AIM OF THE EXERCISE: Substitute "Krung Thep" for every "Bangkok" in the lines of all the records below, changing nothing else, and leave the pictures out.

* Begin *

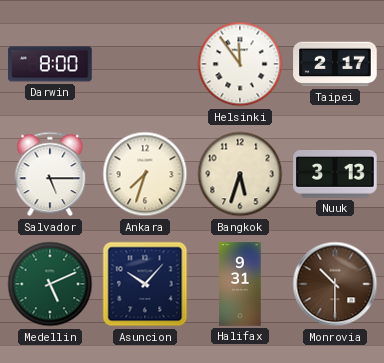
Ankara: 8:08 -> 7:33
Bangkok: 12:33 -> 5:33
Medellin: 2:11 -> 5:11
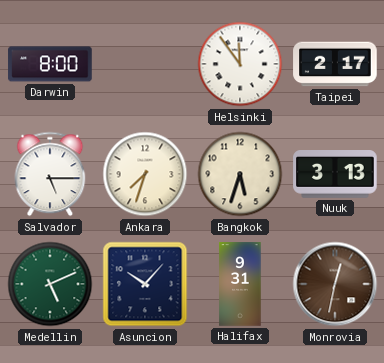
Monrovia: 10:30 -> 12:32
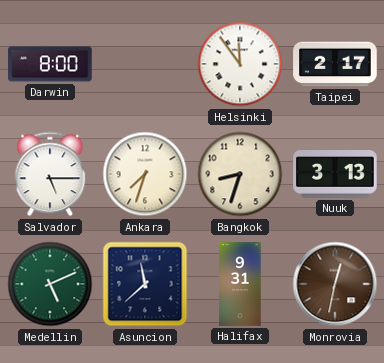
Bangkok: 5:33 -> 8:33
Asuncion: 10:07 -> 11:38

* End *

SOLUTION BELOW:
Ankara: 8:08 -> 7:33
Krung Thep: 12:33 -> 5:33
Medellin: 2:11 -> 5:11
Monrovia: 10:30 -> 12:32
Krung Thep: 5:33 -> 8:33
Asuncion: 10:07 -> 11:38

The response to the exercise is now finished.